= Beginning of Section =

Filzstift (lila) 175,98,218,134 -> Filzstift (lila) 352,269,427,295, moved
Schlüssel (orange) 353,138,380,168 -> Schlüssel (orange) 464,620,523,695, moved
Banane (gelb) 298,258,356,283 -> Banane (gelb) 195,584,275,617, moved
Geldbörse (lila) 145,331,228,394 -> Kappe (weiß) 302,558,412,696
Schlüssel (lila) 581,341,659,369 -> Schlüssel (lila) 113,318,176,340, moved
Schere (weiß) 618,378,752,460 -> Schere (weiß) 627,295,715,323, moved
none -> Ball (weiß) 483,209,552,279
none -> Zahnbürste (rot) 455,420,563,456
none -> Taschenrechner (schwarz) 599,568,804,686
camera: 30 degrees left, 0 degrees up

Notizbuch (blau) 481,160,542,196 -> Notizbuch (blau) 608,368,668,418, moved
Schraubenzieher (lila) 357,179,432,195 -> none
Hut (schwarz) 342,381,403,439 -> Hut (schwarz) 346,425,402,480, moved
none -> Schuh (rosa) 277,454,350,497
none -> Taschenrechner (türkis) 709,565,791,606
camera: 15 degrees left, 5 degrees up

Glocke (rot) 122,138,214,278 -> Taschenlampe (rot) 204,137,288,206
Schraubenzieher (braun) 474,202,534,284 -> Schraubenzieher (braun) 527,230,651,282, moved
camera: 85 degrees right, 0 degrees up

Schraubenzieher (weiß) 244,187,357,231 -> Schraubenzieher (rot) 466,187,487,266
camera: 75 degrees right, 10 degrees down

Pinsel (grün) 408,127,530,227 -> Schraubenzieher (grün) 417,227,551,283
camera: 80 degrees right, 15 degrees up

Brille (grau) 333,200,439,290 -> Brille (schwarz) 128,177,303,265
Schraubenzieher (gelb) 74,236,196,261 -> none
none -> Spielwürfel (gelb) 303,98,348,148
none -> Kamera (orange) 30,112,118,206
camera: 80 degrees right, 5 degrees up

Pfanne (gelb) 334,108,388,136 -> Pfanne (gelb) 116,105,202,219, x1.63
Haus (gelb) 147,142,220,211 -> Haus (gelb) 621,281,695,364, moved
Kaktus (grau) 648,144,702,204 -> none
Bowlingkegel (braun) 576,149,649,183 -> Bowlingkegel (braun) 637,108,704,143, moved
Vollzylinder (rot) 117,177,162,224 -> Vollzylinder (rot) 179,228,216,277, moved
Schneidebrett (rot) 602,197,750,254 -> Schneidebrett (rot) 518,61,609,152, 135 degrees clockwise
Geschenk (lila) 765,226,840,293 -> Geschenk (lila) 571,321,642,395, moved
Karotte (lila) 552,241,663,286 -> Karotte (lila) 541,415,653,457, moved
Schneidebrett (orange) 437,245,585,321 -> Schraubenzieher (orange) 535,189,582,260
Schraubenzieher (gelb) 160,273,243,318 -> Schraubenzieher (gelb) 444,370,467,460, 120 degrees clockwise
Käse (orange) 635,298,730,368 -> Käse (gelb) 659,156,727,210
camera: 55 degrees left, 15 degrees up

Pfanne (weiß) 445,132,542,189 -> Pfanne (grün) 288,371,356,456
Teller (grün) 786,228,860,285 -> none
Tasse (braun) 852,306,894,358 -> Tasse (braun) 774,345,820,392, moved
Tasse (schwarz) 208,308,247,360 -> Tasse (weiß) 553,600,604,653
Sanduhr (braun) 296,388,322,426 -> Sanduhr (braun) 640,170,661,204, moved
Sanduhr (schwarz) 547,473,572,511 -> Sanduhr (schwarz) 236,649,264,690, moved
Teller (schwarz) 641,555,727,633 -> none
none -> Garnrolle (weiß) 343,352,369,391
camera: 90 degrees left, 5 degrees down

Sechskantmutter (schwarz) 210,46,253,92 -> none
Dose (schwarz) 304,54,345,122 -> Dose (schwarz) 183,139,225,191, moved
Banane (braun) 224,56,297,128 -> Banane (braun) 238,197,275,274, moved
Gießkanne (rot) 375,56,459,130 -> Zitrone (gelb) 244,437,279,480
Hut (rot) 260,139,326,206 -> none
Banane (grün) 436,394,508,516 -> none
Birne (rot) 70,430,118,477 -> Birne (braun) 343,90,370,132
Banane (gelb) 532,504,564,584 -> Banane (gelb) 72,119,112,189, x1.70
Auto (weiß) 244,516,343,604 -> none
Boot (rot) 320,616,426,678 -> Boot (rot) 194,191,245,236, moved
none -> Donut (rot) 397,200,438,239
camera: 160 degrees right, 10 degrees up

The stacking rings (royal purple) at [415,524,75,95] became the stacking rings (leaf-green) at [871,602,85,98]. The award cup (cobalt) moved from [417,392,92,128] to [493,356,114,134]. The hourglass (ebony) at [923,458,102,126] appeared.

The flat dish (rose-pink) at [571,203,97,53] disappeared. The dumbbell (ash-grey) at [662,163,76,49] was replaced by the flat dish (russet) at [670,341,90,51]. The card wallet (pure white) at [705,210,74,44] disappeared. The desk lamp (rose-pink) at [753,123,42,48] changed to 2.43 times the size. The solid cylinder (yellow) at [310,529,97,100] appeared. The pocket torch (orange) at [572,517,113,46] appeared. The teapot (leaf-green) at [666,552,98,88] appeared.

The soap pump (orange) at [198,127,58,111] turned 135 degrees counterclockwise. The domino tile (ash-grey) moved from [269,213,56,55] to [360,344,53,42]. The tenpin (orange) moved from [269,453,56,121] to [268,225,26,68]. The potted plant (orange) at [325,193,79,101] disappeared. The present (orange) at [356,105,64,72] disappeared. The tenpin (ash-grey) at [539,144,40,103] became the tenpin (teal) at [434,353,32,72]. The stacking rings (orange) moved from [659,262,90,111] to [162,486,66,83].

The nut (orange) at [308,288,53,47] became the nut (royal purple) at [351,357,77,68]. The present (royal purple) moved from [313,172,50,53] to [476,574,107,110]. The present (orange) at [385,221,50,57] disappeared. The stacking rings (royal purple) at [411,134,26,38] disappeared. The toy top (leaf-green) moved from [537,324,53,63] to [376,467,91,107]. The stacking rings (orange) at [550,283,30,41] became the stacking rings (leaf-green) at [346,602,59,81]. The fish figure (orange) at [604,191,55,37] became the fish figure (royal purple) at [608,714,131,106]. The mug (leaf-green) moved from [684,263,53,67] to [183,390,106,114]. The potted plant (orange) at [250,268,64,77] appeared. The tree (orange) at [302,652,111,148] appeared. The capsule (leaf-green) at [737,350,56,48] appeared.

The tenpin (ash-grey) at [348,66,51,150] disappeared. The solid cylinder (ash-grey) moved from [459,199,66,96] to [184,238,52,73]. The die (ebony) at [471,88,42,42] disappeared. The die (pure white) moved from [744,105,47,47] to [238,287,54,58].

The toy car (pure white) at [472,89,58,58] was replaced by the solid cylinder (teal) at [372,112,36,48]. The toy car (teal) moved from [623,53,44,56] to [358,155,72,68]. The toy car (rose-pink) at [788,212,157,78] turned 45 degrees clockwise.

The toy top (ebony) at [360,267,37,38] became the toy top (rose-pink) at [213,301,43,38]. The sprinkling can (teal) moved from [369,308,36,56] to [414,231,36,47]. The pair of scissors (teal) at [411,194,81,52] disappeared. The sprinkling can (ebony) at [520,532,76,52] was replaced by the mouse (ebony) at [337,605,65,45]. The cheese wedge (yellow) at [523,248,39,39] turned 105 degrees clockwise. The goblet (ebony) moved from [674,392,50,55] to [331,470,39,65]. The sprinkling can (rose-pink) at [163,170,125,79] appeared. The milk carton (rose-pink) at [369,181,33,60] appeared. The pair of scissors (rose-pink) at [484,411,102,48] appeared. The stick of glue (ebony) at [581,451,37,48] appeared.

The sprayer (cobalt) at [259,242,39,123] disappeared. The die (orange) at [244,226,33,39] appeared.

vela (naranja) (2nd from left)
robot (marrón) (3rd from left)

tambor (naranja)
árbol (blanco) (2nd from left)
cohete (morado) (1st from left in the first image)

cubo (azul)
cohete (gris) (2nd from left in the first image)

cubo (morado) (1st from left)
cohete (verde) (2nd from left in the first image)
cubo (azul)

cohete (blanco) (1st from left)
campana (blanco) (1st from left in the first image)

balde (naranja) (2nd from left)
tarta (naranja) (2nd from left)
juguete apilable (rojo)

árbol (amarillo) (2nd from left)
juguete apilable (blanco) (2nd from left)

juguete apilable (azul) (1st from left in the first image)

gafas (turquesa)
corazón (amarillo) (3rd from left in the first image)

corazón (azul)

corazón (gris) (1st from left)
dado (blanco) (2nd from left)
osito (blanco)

= End of Section =

• **How to complete this task**: Working from the material above, retype exactly the lines from the one with "Schlüssel (lila) 581,341,659,369" through the one with "none -> Taschenrechner (schwarz)", both included, and only those lines.

• **Written answer**:
Schlüssel (lila) 581,341,659,369 -> Schlüssel (lila) 113,318,176,340, moved
Schere (weiß) 618,378,752,460 -> Schere (weiß) 627,295,715,323, moved
none -> Ball (weiß) 483,209,552,279
none -> Zahnbürste (rot) 455,420,563,456
none -> Taschenrechner (schwarz) 599,568,804,686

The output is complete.